__DATA BELOW__:
....

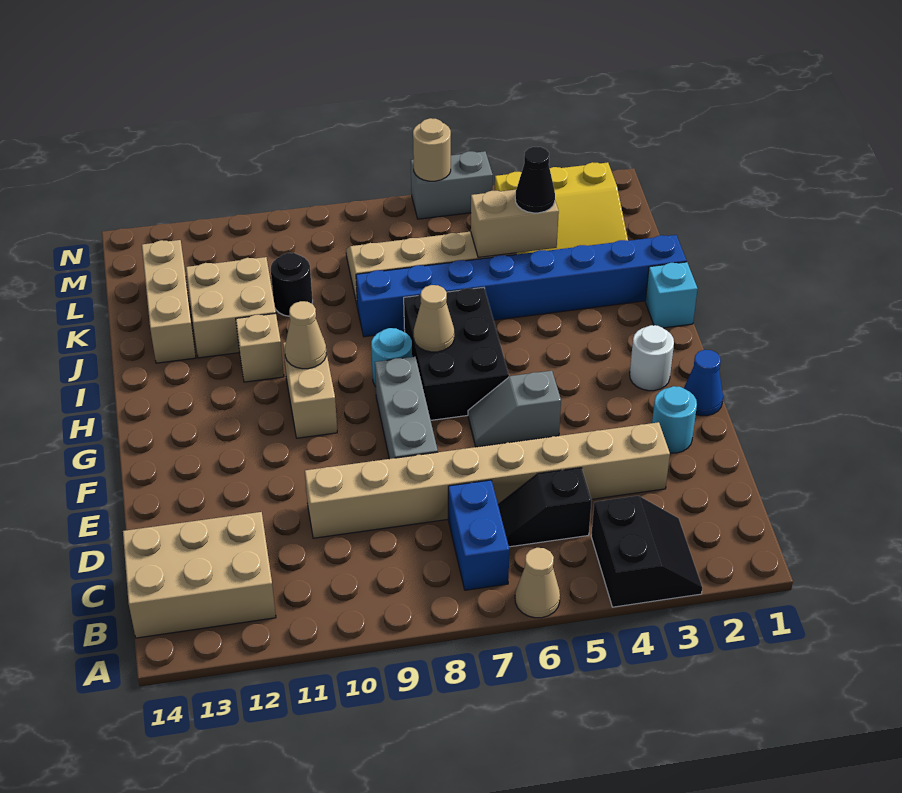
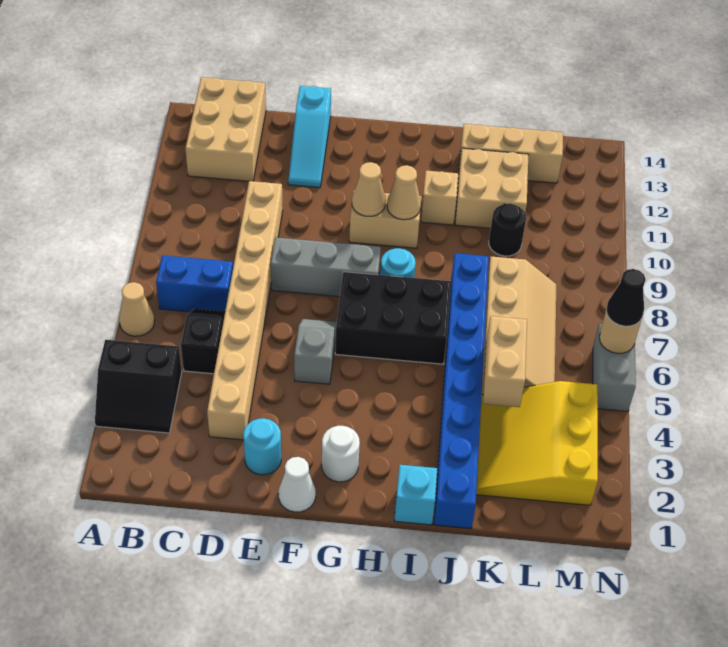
none -> cyan slope E12:E14 level 1 top 14
blue cone F1 level 1 -> white cone F1 level 1
tan cone H7 level 2 -> tan cone G10 level 2
black cone K4 level 3 -> black cone N6 level 3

....

__YOUR GOAL__: Set down the material exactly as given, but print none of the pictures.

__OUTPUT FOR THIS TASK__:
none -> cyan slope E12:E14 level 1 top 14
blue cone F1 level 1 -> white cone F1 level 1
tan cone H7 level 2 -> tan cone G10 level 2
black cone K4 level 3 -> black cone N6 level 3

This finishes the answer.